◆ WORK ORDER
Give back exactly the stretch of data below from the line holding "black light bulb: 4 -> 5" through the line holding "purple hourglass: 5 -> 3", both ends included, and leave the remaining lines out.
*** INPUT DATA ***
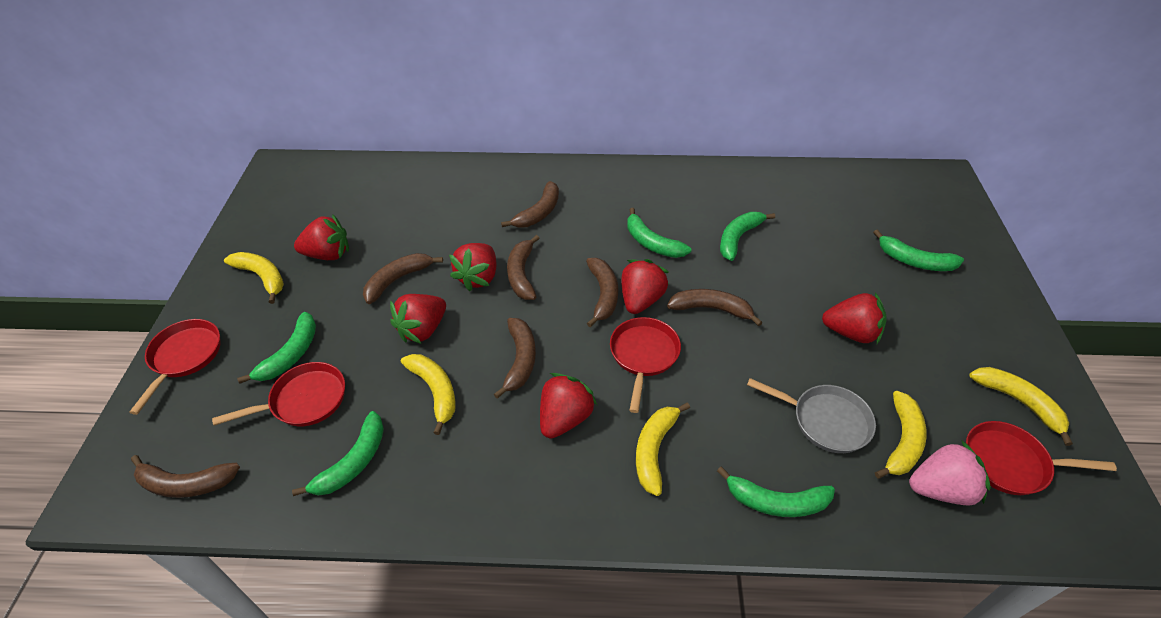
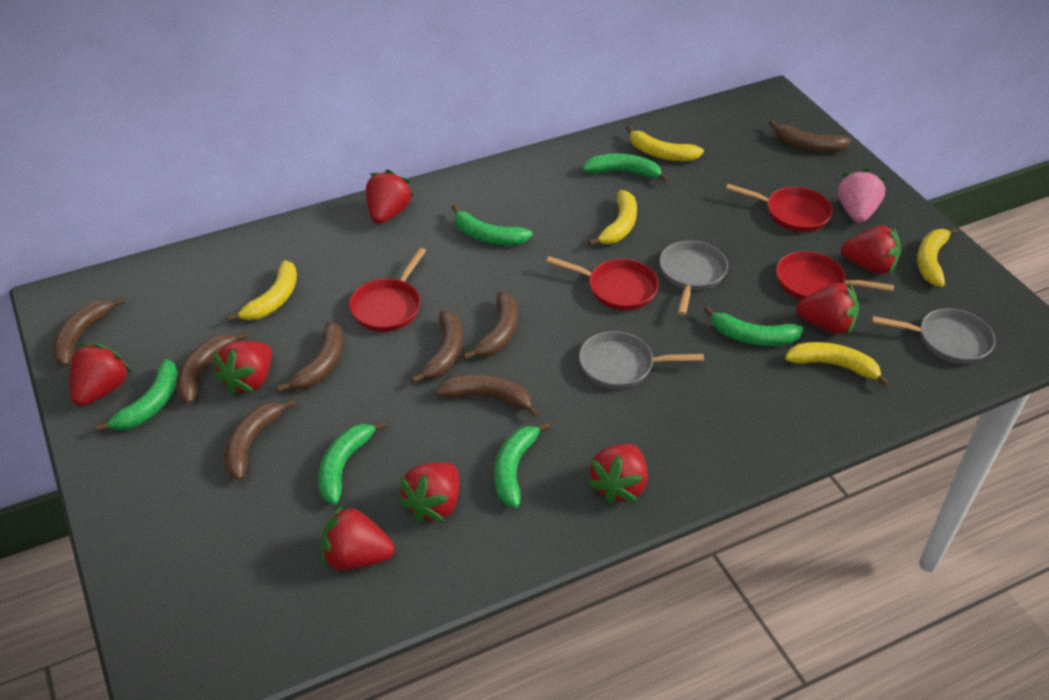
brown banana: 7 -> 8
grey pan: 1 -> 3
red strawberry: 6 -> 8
*** End of INPUT DATA ***
*** INPUT DATA ***
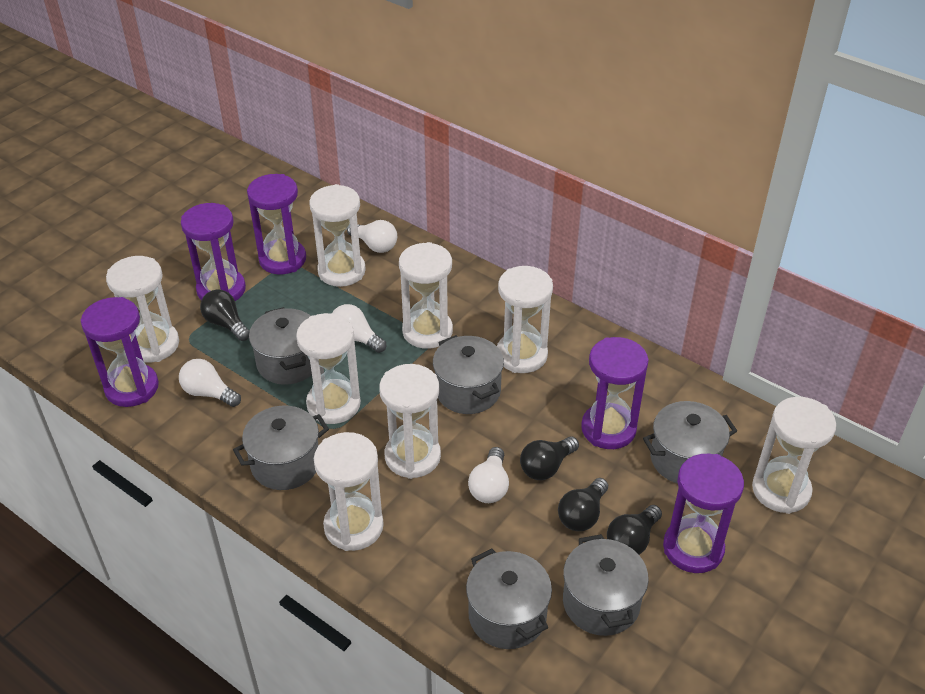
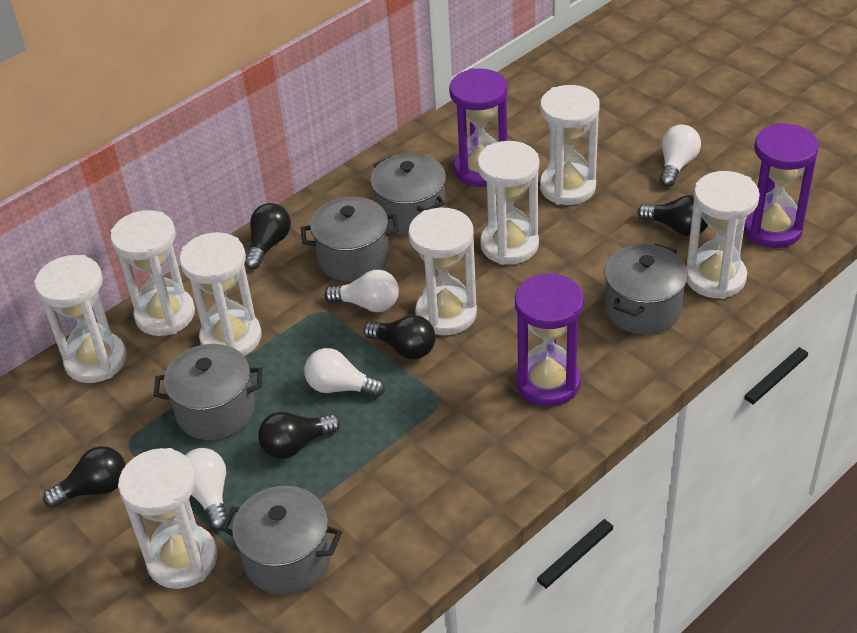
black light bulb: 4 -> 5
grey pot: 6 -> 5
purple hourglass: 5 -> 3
*** End of INPUT DATA ***
◆ EXERCISE OUTPUT
black light bulb: 4 -> 5
grey pot: 6 -> 5
purple hourglass: 5 -> 3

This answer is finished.